======== INPUT DATA

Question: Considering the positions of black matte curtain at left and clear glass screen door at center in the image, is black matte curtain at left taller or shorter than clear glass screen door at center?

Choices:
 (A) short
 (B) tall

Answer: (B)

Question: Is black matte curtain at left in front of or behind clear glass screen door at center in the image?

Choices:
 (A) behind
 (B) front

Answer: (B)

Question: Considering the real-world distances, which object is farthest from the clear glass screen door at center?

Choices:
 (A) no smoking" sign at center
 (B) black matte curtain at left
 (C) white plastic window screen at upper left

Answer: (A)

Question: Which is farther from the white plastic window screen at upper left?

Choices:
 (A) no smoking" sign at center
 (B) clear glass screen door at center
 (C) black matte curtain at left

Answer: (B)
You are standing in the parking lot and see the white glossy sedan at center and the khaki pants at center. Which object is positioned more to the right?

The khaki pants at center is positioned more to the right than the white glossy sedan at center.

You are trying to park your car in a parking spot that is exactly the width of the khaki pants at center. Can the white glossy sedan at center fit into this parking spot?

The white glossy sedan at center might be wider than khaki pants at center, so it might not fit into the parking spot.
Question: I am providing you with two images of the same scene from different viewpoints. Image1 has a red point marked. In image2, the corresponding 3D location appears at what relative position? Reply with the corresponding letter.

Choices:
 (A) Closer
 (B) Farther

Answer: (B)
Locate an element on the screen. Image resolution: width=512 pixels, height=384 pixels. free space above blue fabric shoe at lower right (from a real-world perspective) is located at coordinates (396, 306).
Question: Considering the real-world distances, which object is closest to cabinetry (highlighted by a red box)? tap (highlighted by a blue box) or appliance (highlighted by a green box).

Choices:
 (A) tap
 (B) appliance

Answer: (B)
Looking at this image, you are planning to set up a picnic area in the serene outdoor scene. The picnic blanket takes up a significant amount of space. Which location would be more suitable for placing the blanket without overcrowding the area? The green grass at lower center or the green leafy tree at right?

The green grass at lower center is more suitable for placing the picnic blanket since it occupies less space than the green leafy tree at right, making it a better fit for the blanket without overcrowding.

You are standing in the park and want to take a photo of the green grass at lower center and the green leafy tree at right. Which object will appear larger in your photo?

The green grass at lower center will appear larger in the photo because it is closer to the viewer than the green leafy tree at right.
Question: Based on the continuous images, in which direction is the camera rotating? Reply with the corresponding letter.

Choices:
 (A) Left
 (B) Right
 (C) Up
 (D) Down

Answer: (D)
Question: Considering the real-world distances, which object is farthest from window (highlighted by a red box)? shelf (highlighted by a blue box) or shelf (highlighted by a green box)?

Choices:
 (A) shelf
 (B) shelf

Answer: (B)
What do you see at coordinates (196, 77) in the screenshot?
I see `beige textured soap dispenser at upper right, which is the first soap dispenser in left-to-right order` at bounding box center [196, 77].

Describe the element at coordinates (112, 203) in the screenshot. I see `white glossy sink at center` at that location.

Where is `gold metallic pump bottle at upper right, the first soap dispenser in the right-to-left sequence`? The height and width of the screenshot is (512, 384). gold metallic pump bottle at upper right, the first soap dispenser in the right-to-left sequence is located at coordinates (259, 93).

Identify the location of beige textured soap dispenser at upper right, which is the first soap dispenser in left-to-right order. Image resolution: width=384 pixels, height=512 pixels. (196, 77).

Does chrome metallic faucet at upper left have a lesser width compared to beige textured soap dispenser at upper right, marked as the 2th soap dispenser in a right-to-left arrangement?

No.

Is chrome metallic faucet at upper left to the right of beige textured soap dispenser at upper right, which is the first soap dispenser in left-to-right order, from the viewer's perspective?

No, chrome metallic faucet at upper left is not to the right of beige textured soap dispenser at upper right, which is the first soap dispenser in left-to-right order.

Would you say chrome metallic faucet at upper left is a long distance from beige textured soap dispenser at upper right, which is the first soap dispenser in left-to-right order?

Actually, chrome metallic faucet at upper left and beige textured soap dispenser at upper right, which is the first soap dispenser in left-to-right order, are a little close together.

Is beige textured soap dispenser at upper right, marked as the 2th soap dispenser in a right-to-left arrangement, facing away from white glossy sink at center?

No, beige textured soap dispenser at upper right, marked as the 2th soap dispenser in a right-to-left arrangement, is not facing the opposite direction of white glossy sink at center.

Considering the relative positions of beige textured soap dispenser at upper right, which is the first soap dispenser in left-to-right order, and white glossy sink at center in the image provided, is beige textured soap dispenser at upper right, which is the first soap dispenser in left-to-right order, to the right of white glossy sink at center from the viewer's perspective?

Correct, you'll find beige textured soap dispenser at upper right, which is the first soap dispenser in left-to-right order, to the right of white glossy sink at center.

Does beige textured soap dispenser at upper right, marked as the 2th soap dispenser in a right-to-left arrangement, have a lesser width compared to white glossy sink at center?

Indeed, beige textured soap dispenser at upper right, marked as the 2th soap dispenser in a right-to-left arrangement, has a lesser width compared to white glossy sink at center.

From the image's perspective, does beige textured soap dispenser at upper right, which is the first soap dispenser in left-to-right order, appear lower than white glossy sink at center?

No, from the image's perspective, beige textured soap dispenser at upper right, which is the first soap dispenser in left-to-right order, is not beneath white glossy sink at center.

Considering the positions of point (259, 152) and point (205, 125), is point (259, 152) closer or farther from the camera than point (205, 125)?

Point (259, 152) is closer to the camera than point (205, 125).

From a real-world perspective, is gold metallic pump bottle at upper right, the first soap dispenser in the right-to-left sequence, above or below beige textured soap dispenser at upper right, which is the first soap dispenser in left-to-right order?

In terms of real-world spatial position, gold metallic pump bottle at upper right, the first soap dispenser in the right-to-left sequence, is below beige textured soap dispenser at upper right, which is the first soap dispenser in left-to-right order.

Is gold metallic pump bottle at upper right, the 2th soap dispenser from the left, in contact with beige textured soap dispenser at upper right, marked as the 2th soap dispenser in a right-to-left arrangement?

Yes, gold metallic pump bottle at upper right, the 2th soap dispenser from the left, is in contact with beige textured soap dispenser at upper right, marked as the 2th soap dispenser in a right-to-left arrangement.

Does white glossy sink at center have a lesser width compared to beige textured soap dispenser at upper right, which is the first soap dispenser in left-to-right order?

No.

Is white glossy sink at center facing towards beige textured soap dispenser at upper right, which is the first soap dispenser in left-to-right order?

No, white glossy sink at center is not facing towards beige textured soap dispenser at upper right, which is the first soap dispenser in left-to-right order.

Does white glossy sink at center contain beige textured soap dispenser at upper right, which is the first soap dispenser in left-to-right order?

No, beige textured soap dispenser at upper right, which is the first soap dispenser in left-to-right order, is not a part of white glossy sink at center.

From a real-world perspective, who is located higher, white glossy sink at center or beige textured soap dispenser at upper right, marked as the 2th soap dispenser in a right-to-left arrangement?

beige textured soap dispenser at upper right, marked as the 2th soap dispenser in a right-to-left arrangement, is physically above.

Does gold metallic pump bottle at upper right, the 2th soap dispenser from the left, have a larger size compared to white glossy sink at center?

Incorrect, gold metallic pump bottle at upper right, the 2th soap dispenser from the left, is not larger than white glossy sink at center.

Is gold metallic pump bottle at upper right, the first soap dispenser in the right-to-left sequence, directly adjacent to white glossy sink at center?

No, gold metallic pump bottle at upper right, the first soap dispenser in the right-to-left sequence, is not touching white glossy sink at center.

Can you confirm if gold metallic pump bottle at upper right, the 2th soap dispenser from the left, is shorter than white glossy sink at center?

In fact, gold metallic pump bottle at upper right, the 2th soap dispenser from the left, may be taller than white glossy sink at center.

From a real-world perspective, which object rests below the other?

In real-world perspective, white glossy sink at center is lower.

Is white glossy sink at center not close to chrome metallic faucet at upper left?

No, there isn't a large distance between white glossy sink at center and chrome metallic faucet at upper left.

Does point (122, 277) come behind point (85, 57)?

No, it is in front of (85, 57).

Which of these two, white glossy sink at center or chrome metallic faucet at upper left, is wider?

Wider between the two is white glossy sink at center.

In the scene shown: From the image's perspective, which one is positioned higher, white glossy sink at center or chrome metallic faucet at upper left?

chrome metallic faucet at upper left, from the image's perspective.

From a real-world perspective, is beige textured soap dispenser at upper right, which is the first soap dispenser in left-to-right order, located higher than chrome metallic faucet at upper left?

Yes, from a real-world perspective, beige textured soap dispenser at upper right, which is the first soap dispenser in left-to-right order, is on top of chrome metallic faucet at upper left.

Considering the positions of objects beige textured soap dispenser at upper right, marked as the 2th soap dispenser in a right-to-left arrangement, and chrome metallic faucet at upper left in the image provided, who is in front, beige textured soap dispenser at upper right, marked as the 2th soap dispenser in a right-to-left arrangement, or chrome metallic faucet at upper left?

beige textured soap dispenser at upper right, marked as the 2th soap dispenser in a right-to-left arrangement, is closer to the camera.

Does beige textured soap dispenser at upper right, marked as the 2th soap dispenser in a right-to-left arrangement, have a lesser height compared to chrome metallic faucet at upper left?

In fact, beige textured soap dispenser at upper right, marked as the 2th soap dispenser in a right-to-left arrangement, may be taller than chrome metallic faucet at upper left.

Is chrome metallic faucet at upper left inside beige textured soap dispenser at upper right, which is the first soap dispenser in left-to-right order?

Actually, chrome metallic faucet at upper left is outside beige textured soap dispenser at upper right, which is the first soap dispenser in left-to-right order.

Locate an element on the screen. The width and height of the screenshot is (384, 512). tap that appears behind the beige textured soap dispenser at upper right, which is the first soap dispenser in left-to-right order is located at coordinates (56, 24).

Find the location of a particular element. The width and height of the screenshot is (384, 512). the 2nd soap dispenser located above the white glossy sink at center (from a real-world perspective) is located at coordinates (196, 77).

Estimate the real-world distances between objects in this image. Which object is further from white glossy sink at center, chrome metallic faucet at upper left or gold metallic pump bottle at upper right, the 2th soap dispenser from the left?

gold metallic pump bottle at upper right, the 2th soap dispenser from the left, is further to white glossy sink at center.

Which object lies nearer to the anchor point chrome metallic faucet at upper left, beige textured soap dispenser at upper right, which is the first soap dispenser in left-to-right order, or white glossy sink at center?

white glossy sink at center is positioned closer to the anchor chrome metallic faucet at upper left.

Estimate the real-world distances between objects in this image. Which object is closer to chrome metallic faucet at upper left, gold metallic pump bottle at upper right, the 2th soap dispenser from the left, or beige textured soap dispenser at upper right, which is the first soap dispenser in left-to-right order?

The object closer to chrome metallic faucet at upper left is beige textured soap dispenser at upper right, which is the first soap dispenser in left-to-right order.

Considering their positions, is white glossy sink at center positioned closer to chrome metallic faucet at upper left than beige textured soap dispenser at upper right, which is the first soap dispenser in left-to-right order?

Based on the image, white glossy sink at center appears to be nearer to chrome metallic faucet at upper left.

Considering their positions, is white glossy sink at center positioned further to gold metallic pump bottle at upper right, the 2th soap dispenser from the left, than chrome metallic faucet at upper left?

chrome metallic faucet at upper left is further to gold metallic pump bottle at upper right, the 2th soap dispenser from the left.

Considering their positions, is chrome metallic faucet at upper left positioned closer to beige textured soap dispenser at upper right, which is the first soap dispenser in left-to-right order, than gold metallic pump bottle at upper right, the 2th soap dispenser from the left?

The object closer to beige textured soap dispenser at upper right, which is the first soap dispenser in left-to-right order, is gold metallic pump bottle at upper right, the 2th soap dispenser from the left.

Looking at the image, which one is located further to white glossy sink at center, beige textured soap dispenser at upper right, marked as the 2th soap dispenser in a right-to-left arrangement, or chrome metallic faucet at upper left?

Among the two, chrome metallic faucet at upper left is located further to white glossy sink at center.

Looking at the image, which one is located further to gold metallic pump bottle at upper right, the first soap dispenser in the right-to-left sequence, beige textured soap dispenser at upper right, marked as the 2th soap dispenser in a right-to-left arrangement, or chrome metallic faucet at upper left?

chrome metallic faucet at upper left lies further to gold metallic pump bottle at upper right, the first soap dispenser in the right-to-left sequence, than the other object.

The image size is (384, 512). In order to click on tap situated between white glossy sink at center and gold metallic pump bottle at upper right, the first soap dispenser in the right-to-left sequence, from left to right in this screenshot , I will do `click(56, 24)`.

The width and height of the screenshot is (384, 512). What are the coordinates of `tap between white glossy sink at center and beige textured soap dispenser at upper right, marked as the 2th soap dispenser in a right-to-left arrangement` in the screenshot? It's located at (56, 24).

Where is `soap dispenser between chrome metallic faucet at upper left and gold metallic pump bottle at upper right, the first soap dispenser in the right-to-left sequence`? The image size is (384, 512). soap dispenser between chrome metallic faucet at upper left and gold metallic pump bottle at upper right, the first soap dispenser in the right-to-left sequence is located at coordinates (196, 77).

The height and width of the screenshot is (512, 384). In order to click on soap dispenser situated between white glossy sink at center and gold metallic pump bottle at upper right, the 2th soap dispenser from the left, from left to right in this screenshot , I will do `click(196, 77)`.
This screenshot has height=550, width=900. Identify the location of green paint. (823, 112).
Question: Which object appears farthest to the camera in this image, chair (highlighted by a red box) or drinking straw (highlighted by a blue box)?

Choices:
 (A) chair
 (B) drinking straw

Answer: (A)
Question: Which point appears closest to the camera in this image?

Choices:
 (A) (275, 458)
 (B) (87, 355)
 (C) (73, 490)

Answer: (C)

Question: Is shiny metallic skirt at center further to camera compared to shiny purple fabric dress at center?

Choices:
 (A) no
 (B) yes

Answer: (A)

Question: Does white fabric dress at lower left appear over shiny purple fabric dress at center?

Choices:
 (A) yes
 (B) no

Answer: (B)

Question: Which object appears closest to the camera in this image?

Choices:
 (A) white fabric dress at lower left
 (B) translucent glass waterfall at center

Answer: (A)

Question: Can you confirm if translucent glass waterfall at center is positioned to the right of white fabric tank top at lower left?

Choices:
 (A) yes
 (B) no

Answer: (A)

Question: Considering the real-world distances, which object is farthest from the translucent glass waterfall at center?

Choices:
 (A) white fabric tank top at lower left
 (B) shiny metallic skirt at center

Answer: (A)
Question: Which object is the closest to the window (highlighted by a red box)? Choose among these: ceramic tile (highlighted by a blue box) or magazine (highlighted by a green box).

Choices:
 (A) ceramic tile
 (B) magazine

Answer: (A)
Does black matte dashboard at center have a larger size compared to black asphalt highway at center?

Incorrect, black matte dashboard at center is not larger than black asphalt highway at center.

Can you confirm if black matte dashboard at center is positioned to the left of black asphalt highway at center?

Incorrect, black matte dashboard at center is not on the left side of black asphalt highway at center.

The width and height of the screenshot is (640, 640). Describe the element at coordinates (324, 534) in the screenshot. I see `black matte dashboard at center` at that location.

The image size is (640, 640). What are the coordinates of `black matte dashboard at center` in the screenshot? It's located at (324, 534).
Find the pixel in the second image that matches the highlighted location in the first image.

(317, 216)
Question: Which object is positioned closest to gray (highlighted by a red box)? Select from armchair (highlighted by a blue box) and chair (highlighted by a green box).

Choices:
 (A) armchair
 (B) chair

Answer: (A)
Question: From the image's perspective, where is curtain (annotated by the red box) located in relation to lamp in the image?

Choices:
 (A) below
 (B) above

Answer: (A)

================

- _TASK STATEMENT_
Can you reproduce, word for word, the material starting at the line containing "waterfall at center?" and ending at the line containing "Incorrect, black matte dashboard at center is not on", with both of those lines included?

- _SOLUTION TO THIS EXERCISE_
Question: Considering the real-world distances, which object is farthest from the translucent glass waterfall at center?

Choices:
 (A) white fabric tank top at lower left
 (B) shiny metallic skirt at center

Answer: (A)
Question: Which object is the closest to the window (highlighted by a red box)? Choose among these: ceramic tile (highlighted by a blue box) or magazine (highlighted by a green box).

Choices:
 (A) ceramic tile
 (B) magazine

Answer: (A)
Does black matte dashboard at center have a larger size compared to black asphalt highway at center?

Incorrect, black matte dashboard at center is not larger than black asphalt highway at center.

Can you confirm if black matte dashboard at center is positioned to the left of black asphalt highway at center?

Incorrect, black matte dashboard at center is not on the left side of black asphalt highway at center.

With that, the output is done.